ACTIVITY
The full set of entries below, restated word for word and stripped of images, is the expected result.

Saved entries

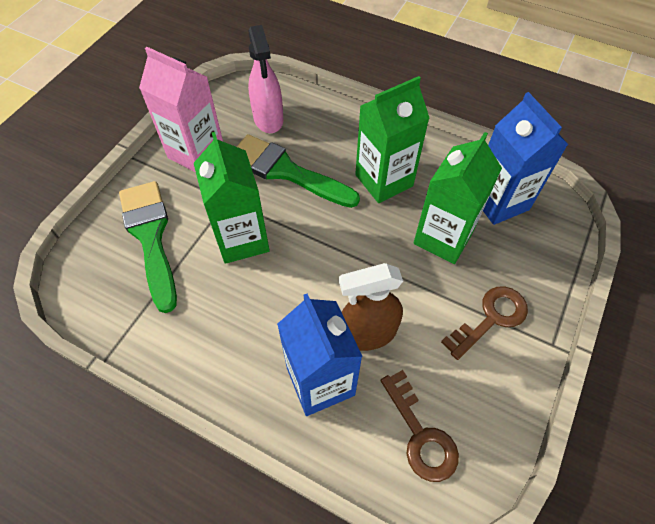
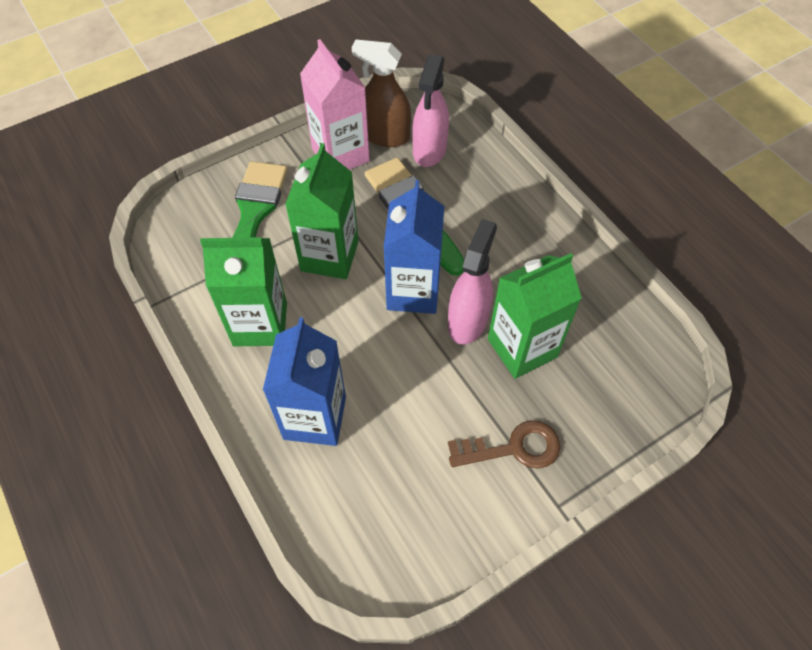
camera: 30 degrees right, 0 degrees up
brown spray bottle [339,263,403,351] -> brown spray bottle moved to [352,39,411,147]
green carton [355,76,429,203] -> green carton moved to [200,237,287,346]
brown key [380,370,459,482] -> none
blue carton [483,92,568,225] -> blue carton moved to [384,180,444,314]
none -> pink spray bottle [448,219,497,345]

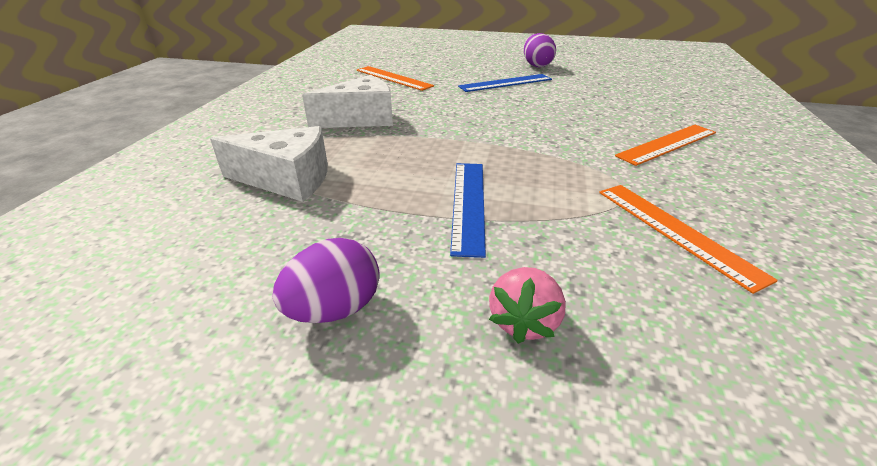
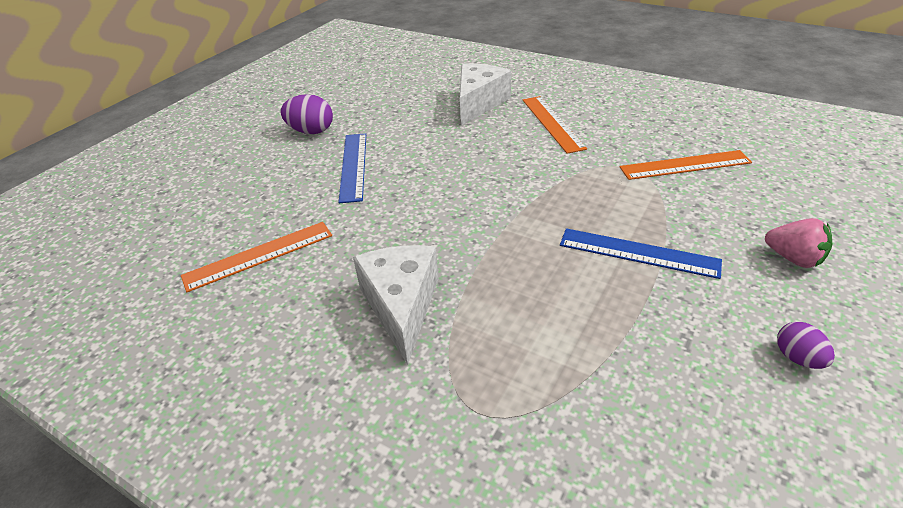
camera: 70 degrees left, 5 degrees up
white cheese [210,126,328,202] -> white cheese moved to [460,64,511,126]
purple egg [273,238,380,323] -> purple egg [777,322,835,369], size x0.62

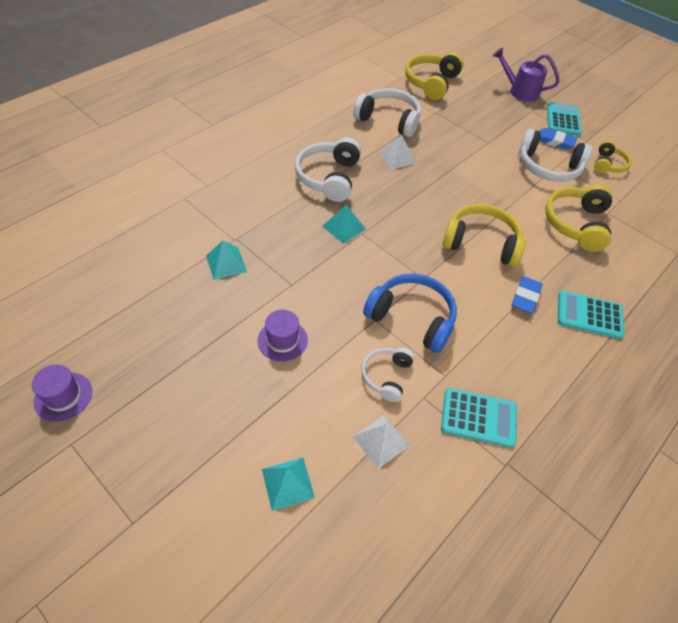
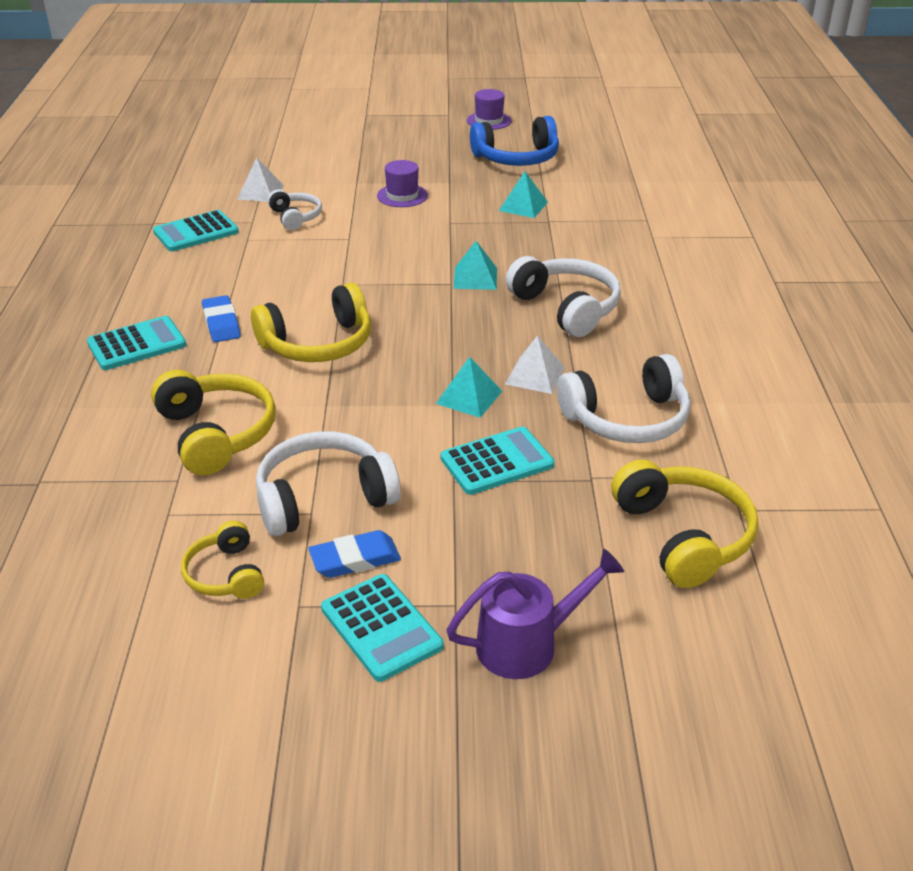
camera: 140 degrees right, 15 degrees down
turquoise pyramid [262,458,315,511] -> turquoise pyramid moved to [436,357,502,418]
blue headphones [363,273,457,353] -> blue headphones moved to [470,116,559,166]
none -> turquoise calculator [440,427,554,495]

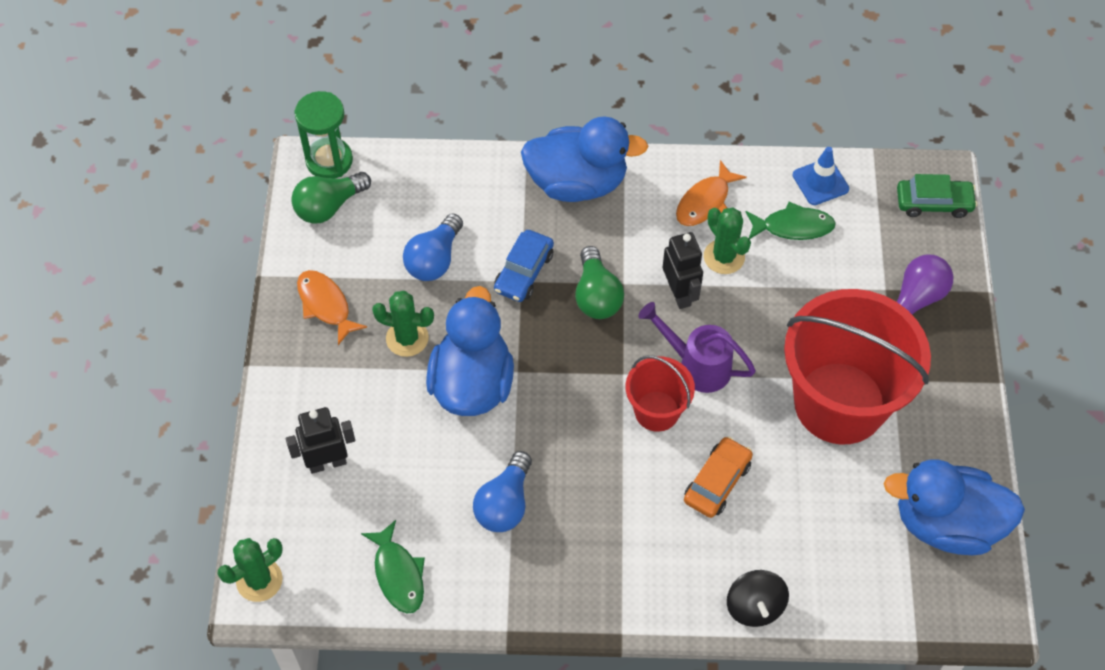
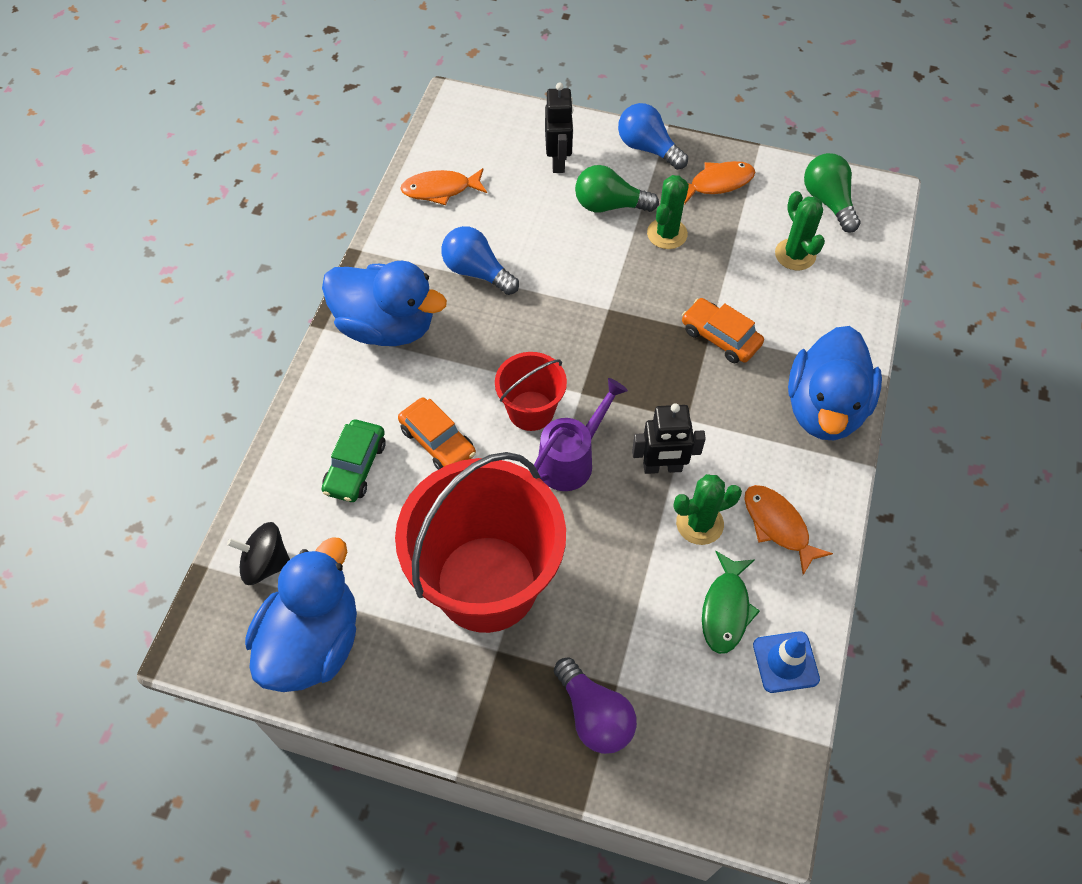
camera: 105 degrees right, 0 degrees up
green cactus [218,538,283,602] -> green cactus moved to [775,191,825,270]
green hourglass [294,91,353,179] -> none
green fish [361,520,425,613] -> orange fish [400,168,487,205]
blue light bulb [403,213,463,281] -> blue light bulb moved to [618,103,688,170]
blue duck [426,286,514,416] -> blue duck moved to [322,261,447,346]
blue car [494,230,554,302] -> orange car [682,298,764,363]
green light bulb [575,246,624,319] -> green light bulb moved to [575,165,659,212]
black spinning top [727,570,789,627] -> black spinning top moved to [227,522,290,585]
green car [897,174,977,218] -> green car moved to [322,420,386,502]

ANSWER BOX
camera: 30 degrees right, 0 degrees up
brown spray bottle [339,263,403,351] -> brown spray bottle moved to [352,39,411,147]
green carton [355,76,429,203] -> green carton moved to [200,237,287,346]
brown key [380,370,459,482] -> none
blue carton [483,92,568,225] -> blue carton moved to [384,180,444,314]
none -> pink spray bottle [448,219,497,345]

camera: 70 degrees left, 5 degrees up
white cheese [210,126,328,202] -> white cheese moved to [460,64,511,126]
purple egg [273,238,380,323] -> purple egg [777,322,835,369], size x0.62

camera: 140 degrees right, 15 degrees down
turquoise pyramid [262,458,315,511] -> turquoise pyramid moved to [436,357,502,418]
blue headphones [363,273,457,353] -> blue headphones moved to [470,116,559,166]
none -> turquoise calculator [440,427,554,495]

camera: 105 degrees right, 0 degrees up
green cactus [218,538,283,602] -> green cactus moved to [775,191,825,270]
green hourglass [294,91,353,179] -> none
green fish [361,520,425,613] -> orange fish [400,168,487,205]
blue light bulb [403,213,463,281] -> blue light bulb moved to [618,103,688,170]
blue duck [426,286,514,416] -> blue duck moved to [322,261,447,346]
blue car [494,230,554,302] -> orange car [682,298,764,363]
green light bulb [575,246,624,319] -> green light bulb moved to [575,165,659,212]
black spinning top [727,570,789,627] -> black spinning top moved to [227,522,290,585]
green car [897,174,977,218] -> green car moved to [322,420,386,502]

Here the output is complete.